= Beginning of Section =

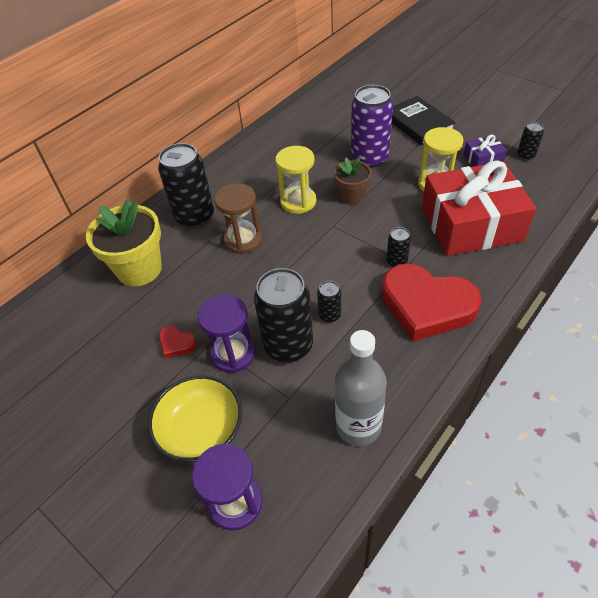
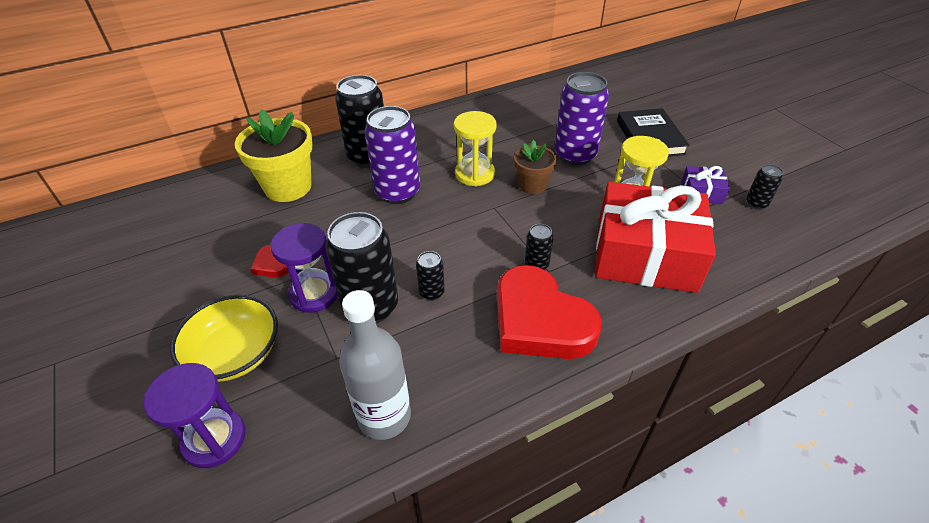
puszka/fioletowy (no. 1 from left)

= End of Section =
= Beginning of Section =

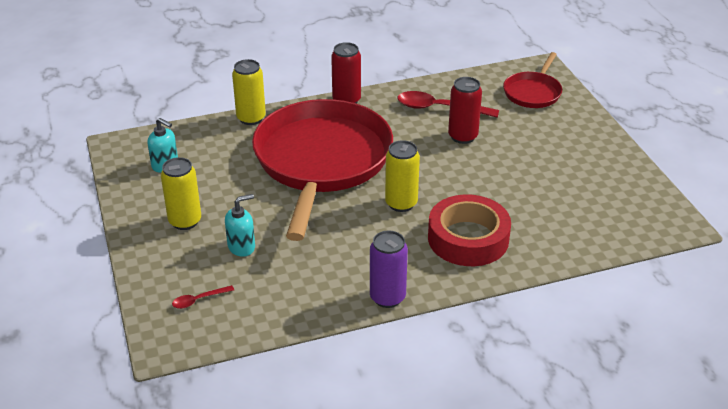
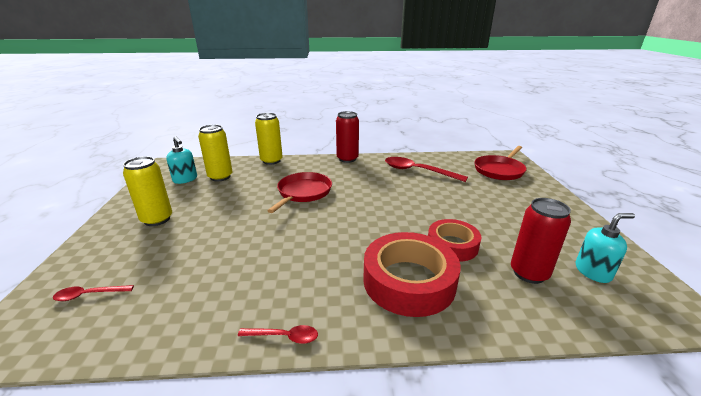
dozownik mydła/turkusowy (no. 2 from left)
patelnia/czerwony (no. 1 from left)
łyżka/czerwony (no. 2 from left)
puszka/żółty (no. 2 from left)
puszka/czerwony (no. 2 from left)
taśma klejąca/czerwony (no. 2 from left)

= End of Section =
= Beginning of Section =

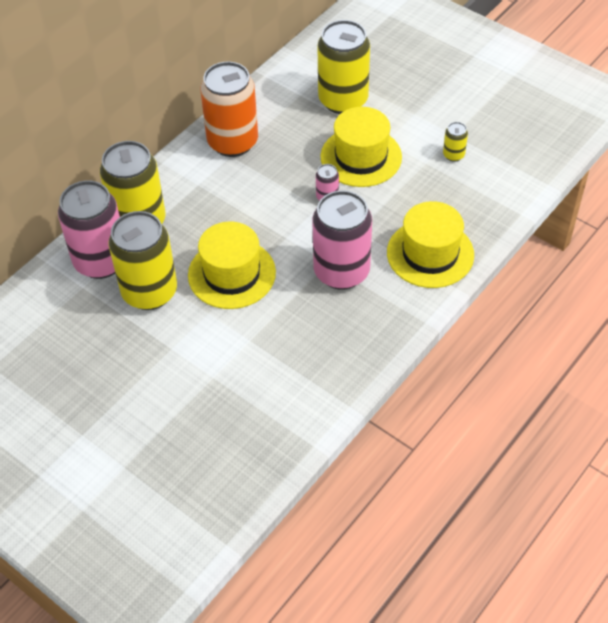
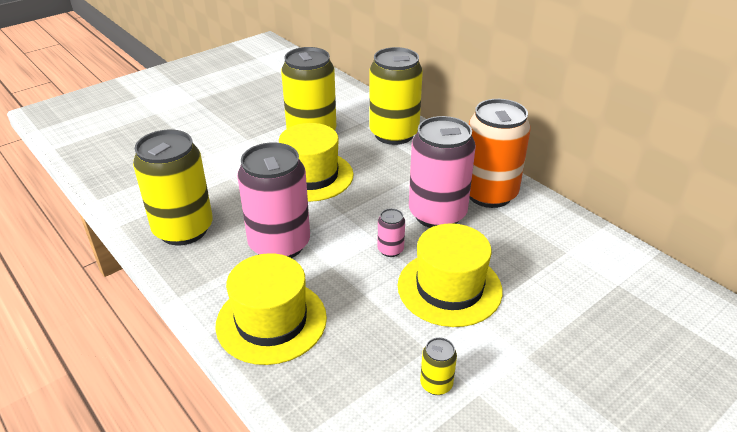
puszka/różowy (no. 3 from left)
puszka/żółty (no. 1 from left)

= End of Section =

**Task description:** Using the listing above, gather each line that holds the string "żółty" and copy it.

**Answer for this exercise:**
puszka/żółty (no. 2 from left)
puszka/żółty (no. 1 from left)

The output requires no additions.